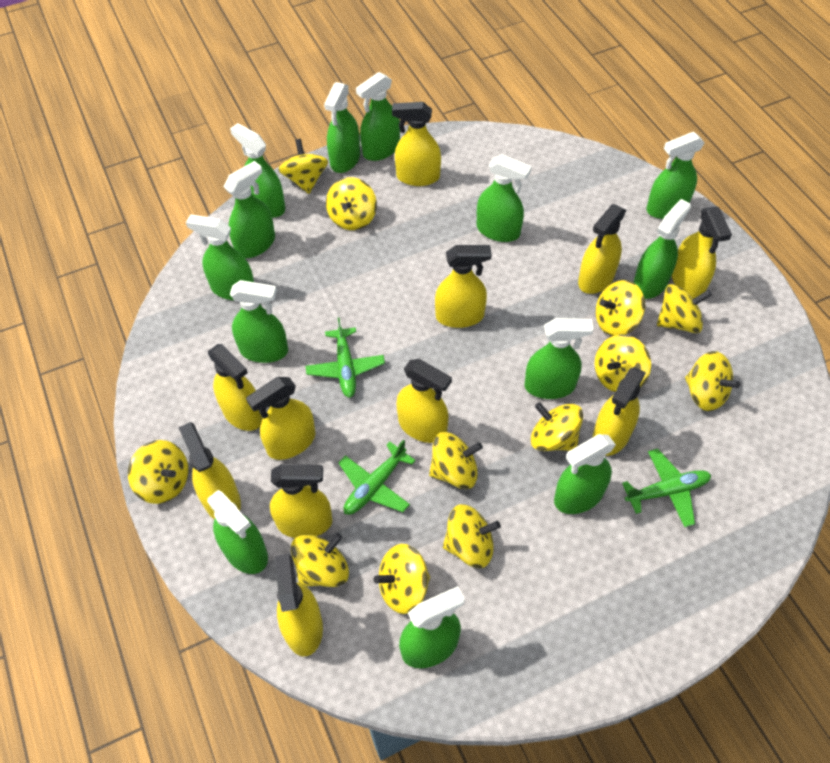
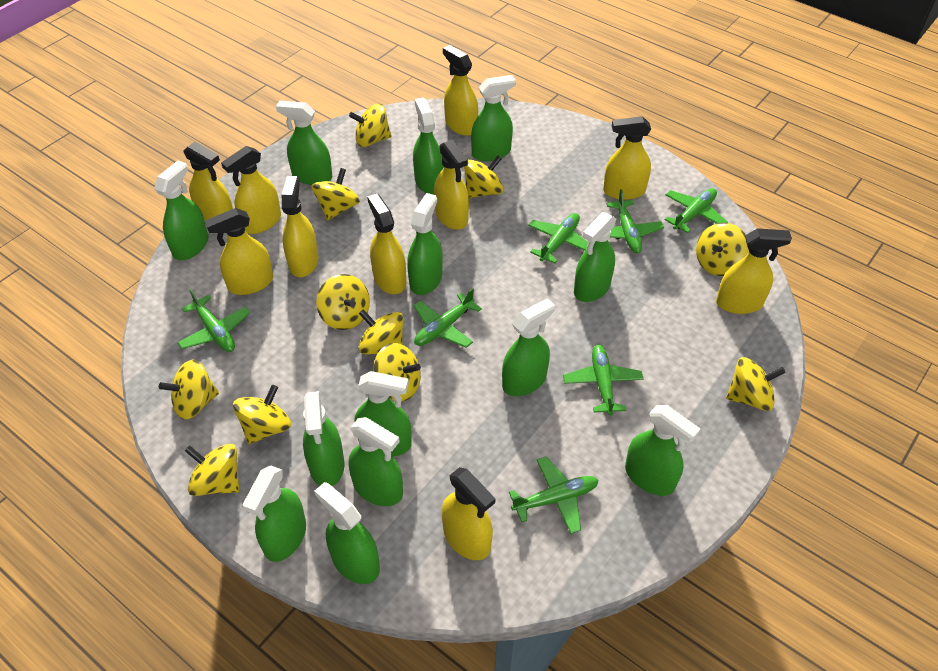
green plane: 3 -> 7
yellow spinning top: 12 -> 11
yellow spray bottle: 11 -> 10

——

### Task description
Which lines of the listing contain the word "yellow"? Copy each of them.

### Result of the exercise
yellow spinning top: 12 -> 11
yellow spray bottle: 11 -> 10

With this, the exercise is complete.